* TASK GOAL *
Locate each line with the string "turquoise" in the listing below and copy it.

··· GIVEN DATA

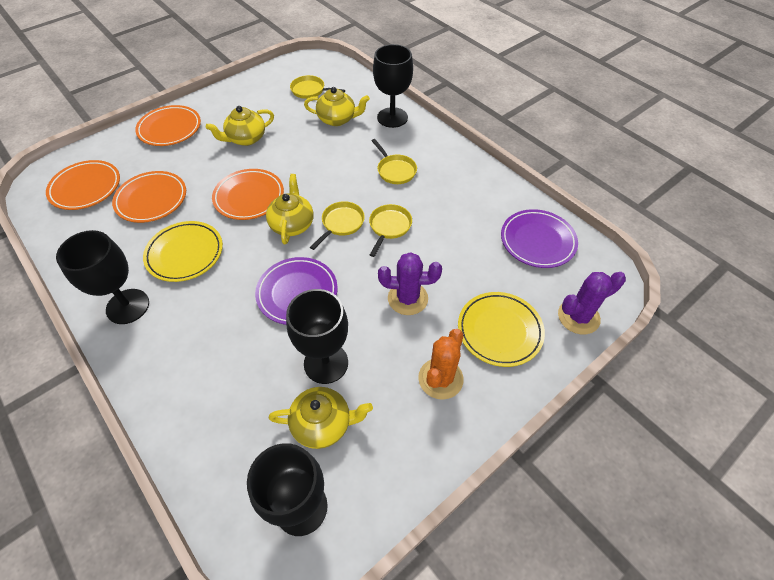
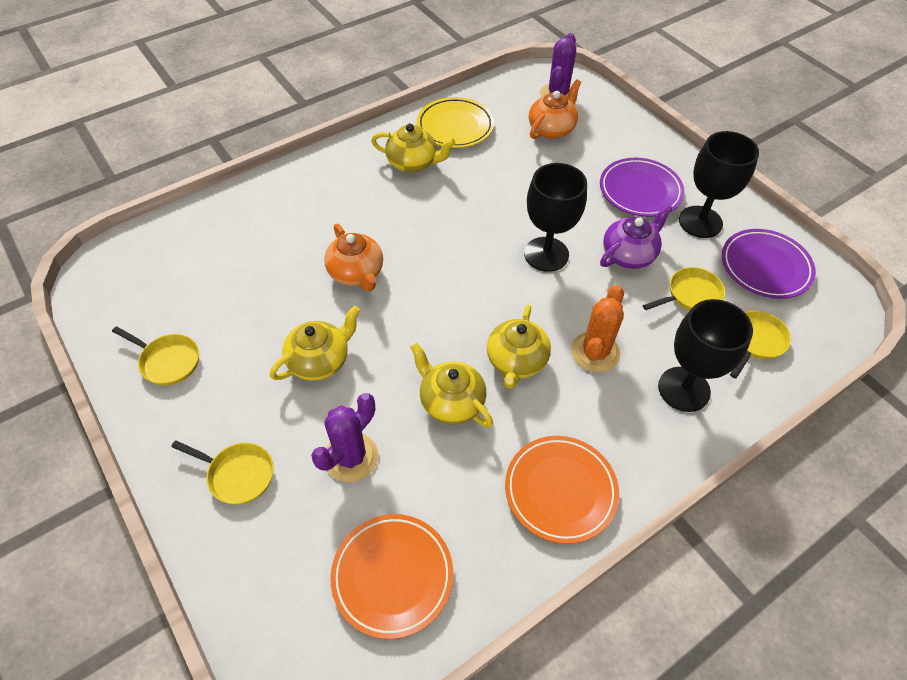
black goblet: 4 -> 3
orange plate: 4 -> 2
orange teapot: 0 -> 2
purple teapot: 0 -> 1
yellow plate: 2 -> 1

······
··· GIVEN DATA

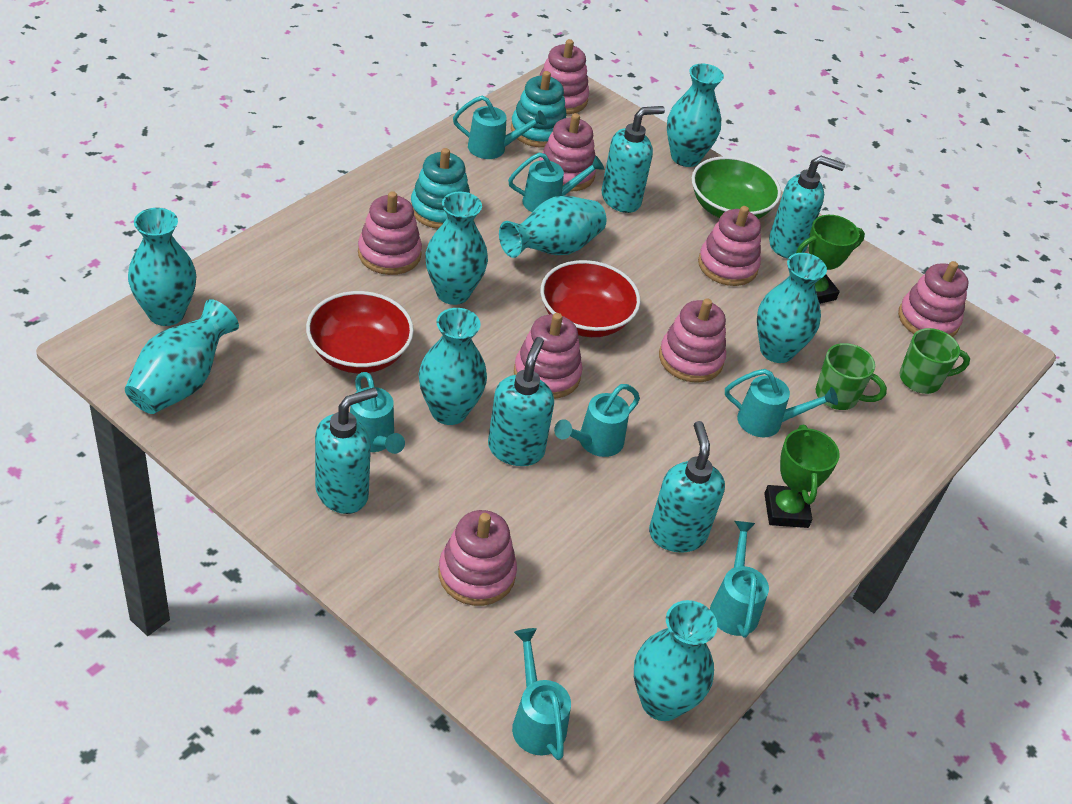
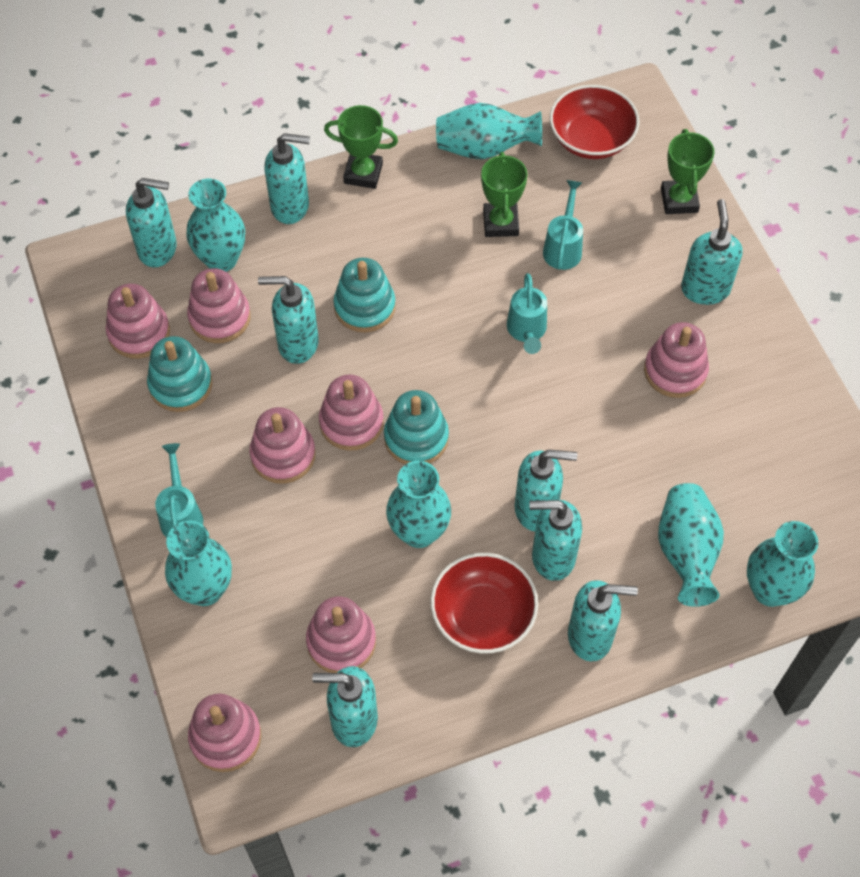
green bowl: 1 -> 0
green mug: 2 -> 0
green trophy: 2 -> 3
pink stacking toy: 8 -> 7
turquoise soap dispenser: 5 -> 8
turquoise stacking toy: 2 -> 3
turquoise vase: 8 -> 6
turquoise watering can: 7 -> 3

······

* TASK SOLUTION *
turquoise soap dispenser: 5 -> 8
turquoise stacking toy: 2 -> 3
turquoise vase: 8 -> 6
turquoise watering can: 7 -> 3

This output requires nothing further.